Required action :: Return only those lines of the records below in which "none" appears.

Available data ::
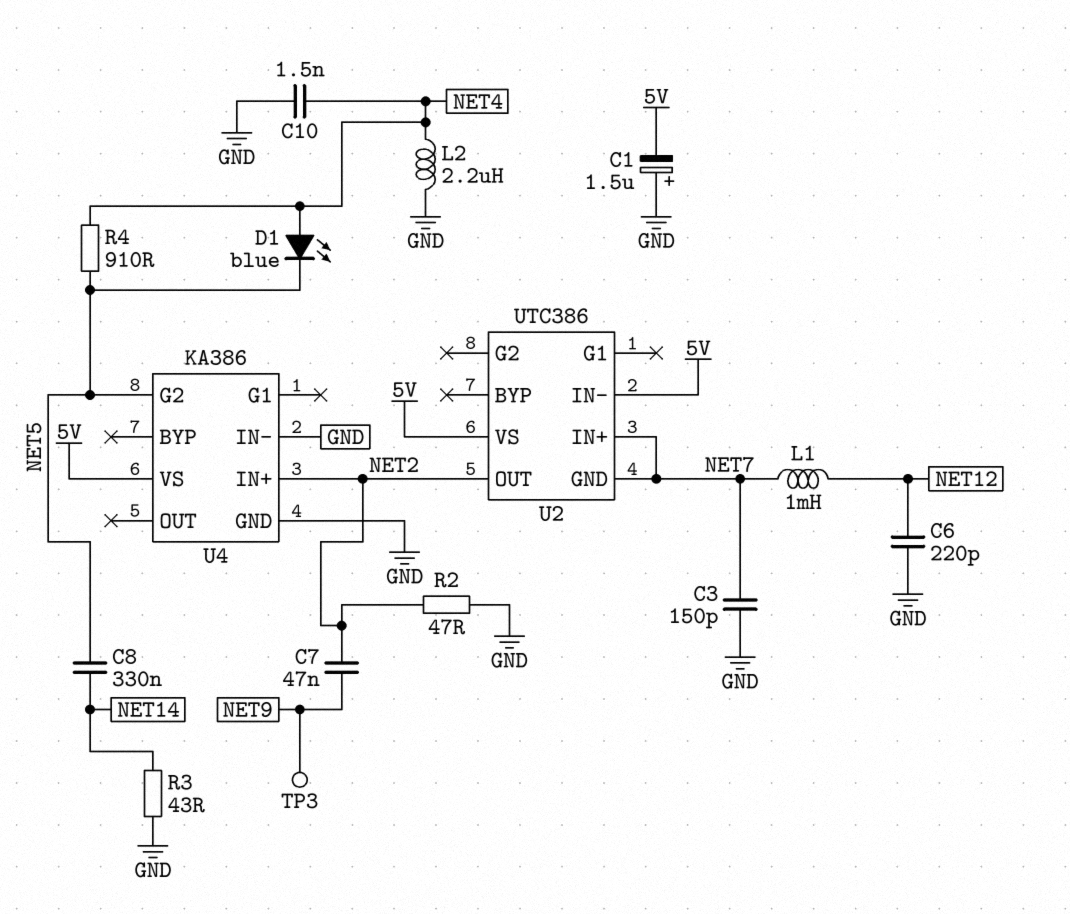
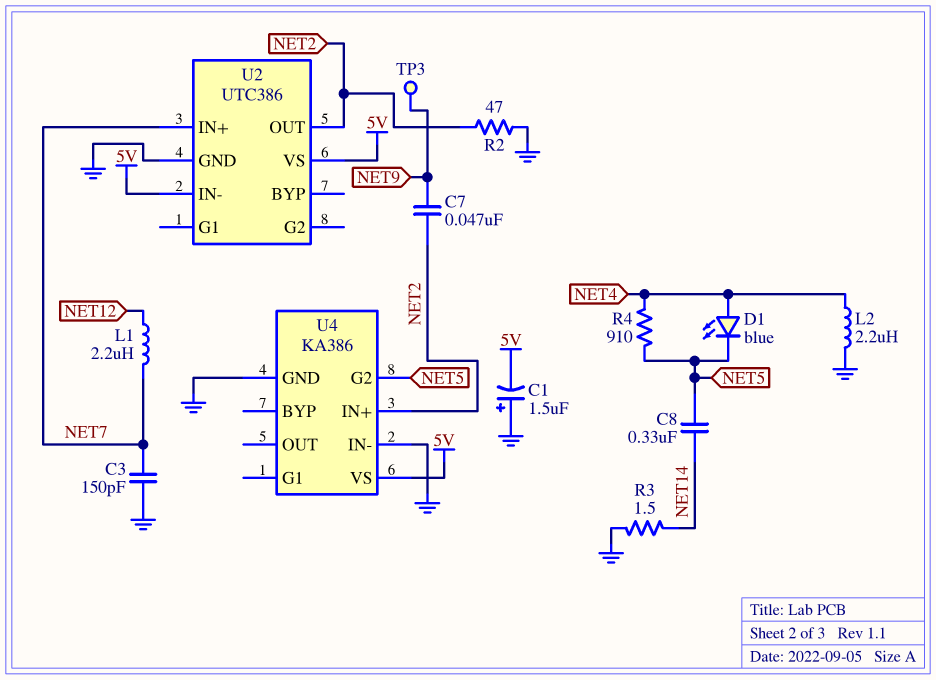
C6: 220pF (GND, NET12) -> none
C10: 1.5nF (GND, NET4) -> none
L1: 1mH (NET7, NET12) -> 2.2uH (NET7, NET12)
R3: 43 (GND, NET14) -> 1.5 (GND, NET14)
U2 pin GND: NET7 -> GND

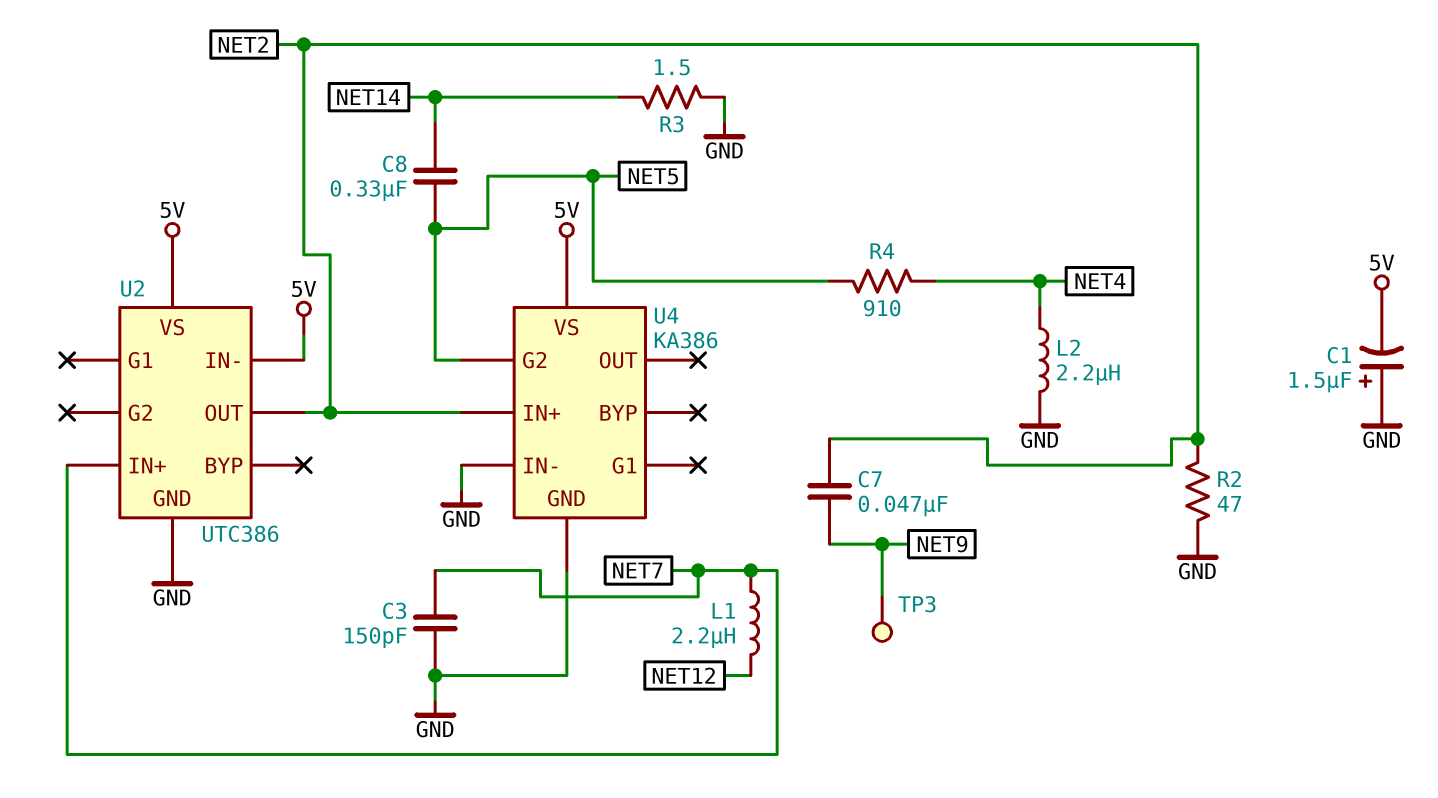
D1: LED blue (A NET4, K NET5) -> none

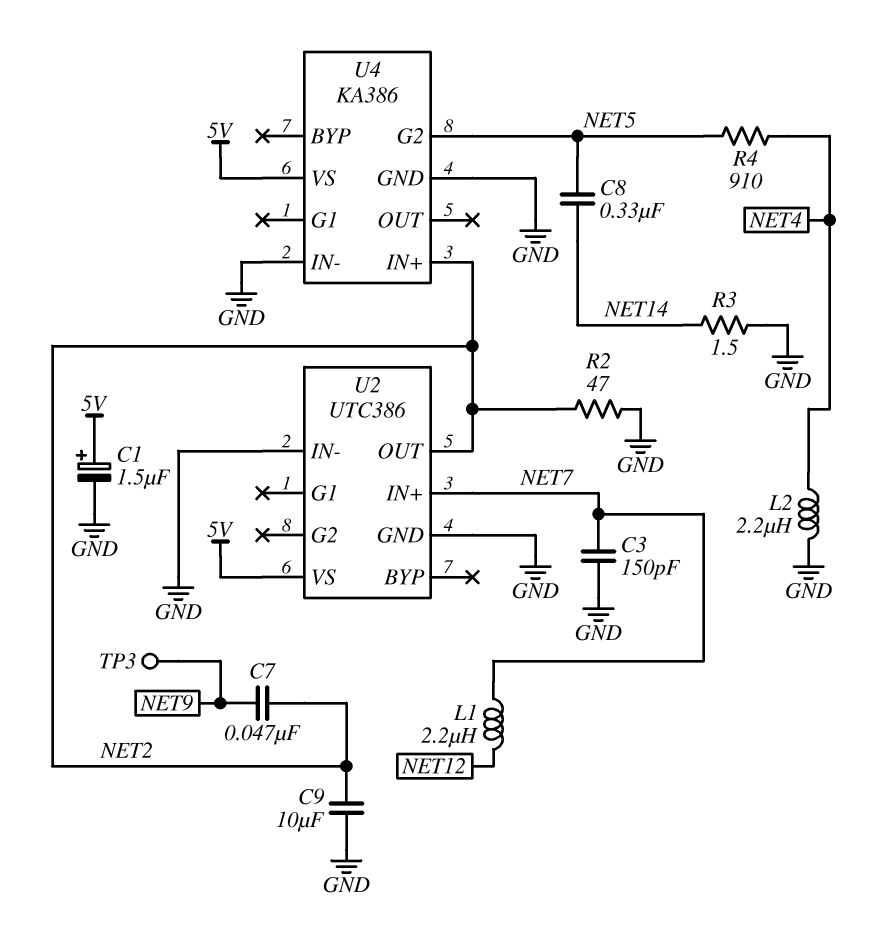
C1: 1.5uF (plus GND, minus 5V) -> 1.5uF (plus 5V, minus GND)
C9: none -> 10uF (GND, NET2)
U2 pin IN-: 5V -> GND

Written response ::
C6: 220pF (GND, NET12) -> none
C10: 1.5nF (GND, NET4) -> none
D1: LED blue (A NET4, K NET5) -> none
C9: none -> 10uF (GND, NET2)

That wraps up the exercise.